# Supplied data
· · · · ·
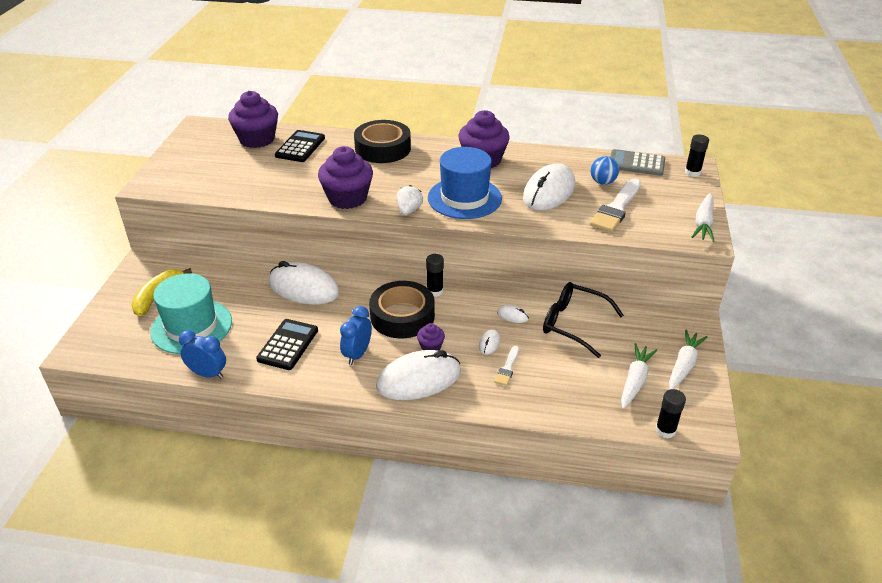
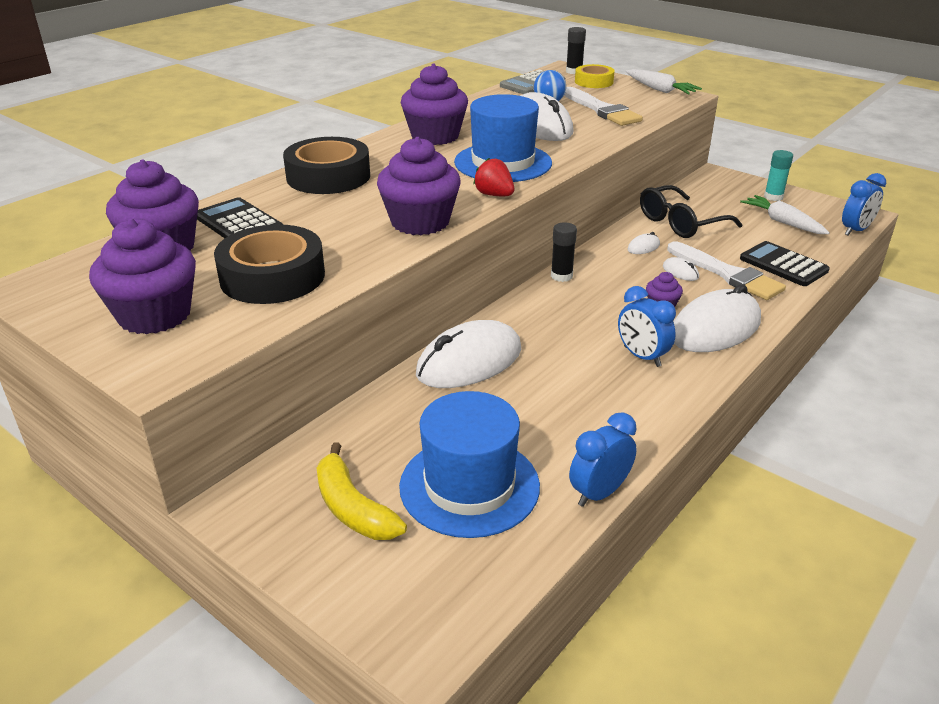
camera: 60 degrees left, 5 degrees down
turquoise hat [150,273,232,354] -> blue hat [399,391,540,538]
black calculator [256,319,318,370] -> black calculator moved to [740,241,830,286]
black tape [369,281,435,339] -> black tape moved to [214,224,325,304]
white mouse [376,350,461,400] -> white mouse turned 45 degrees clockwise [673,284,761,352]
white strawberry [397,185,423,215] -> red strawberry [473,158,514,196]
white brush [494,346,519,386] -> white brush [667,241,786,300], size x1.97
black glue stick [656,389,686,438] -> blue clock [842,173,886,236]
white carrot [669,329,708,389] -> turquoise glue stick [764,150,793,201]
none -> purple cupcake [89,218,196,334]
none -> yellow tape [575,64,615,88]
· · · · ·
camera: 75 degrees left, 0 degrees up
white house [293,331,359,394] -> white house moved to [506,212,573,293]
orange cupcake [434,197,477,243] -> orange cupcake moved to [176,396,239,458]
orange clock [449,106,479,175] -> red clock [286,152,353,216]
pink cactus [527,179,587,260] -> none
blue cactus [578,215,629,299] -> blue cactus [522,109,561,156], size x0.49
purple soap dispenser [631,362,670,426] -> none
· · · · ·
# Aim of the task
Copy every line where the word "stick" is present in the entries above.

# Solution for this exercise
black glue stick [656,389,686,438] -> blue clock [842,173,886,236]
white carrot [669,329,708,389] -> turquoise glue stick [764,150,793,201]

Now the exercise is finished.